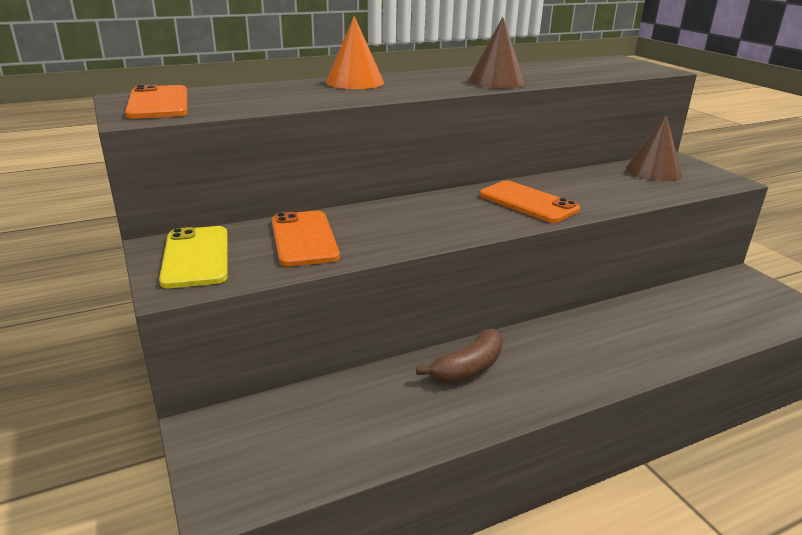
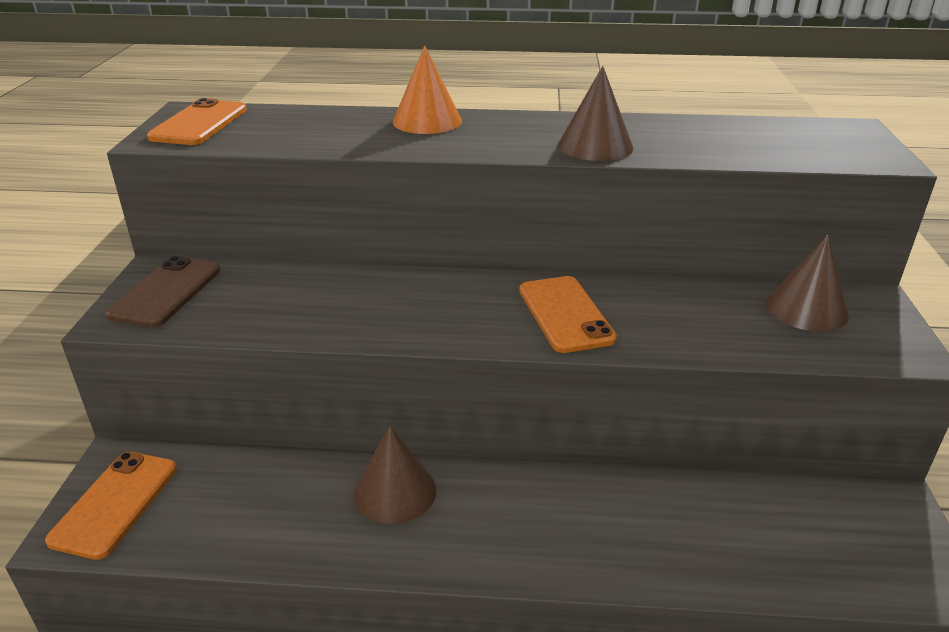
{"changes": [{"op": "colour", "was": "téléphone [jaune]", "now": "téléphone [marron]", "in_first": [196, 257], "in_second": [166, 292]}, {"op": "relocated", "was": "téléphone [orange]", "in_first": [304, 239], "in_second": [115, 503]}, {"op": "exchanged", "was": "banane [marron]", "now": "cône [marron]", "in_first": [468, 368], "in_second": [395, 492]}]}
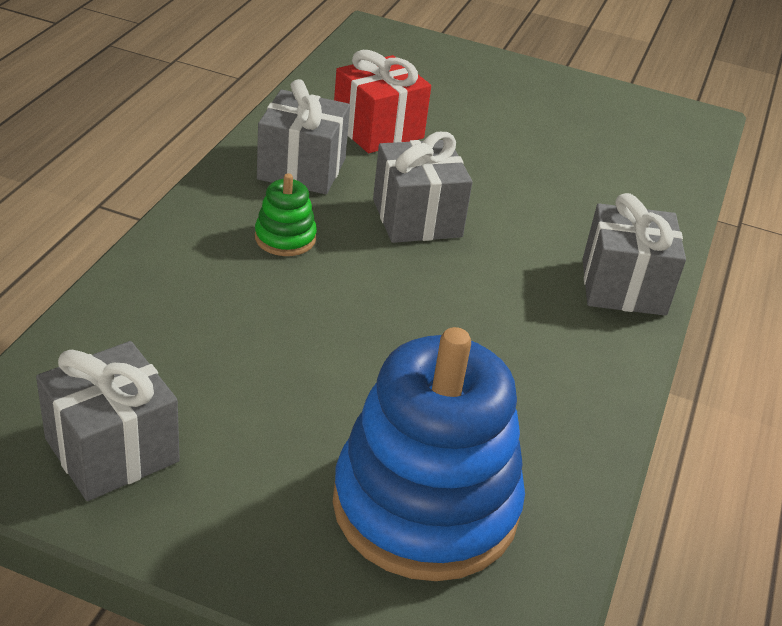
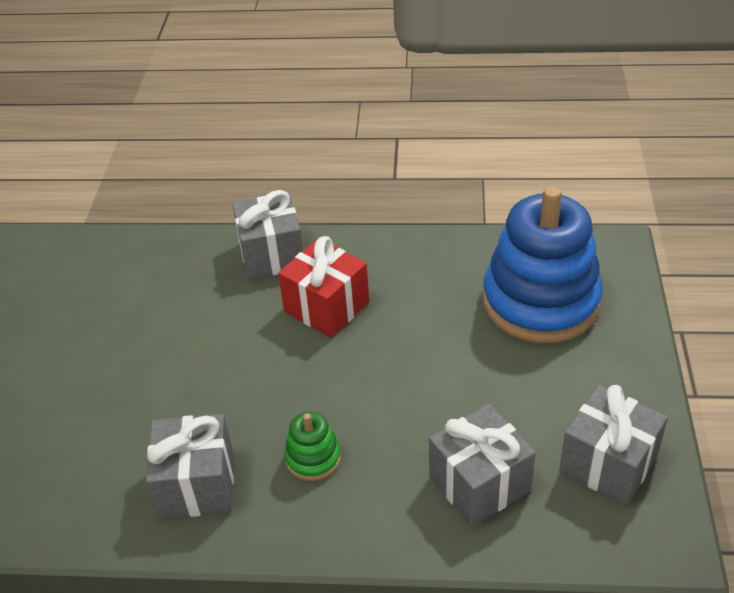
{"changes": [{"op": "relocated", "was": "cadeau [rouge]", "in_first": [378, 130], "in_second": [326, 307]}, {"op": "relocated", "was": "cadeau [gris]", "in_first": [417, 218], "in_second": [479, 483]}]}
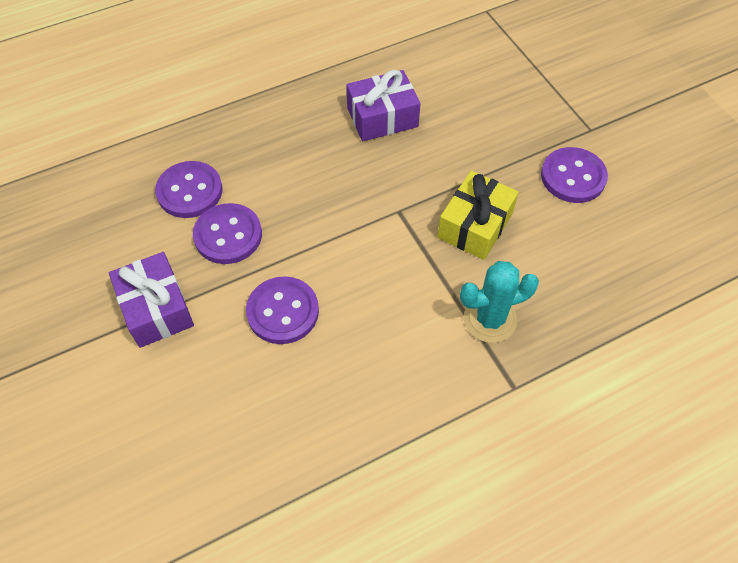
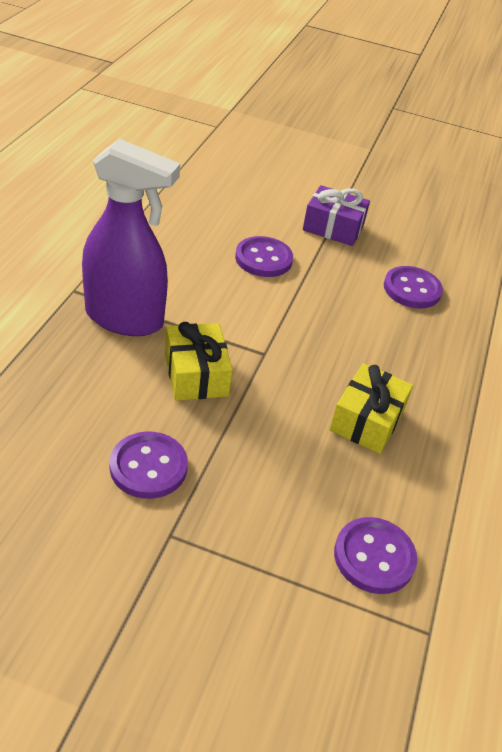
{"changes": [{"op": "relocated", "was": "bouton [violet]", "in_first": [228, 235], "in_second": [374, 557]}, {"op": "colour", "was": "cadeau [violet]", "now": "cadeau [jaune]", "in_first": [382, 117], "in_second": [367, 420]}, {"op": "exchanged", "was": "cactus [turquoise]", "now": "vaporisateur [violet]", "in_first": [490, 319], "in_second": [125, 318]}]}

^^^^^^^^^^^^^^^^

• **THE TASK**
Exact copy, no pictures: reproduce the whole listing above.

• **YOUR RESPONSE**
{"changes": [{"op": "colour", "was": "téléphone [jaune]", "now": "téléphone [marron]", "in_first": [196, 257], "in_second": [166, 292]}, {"op": "relocated", "was": "téléphone [orange]", "in_first": [304, 239], "in_second": [115, 503]}, {"op": "exchanged", "was": "banane [marron]", "now": "cône [marron]", "in_first": [468, 368], "in_second": [395, 492]}]}
{"changes": [{"op": "relocated", "was": "cadeau [rouge]", "in_first": [378, 130], "in_second": [326, 307]}, {"op": "relocated", "was": "cadeau [gris]", "in_first": [417, 218], "in_second": [479, 483]}]}
{"changes": [{"op": "relocated", "was": "bouton [violet]", "in_first": [228, 235], "in_second": [374, 557]}, {"op": "colour", "was": "cadeau [violet]", "now": "cadeau [jaune]", "in_first": [382, 117], "in_second": [367, 420]}, {"op": "exchanged", "was": "cactus [turquoise]", "now": "vaporisateur [violet]", "in_first": [490, 319], "in_second": [125, 318]}]}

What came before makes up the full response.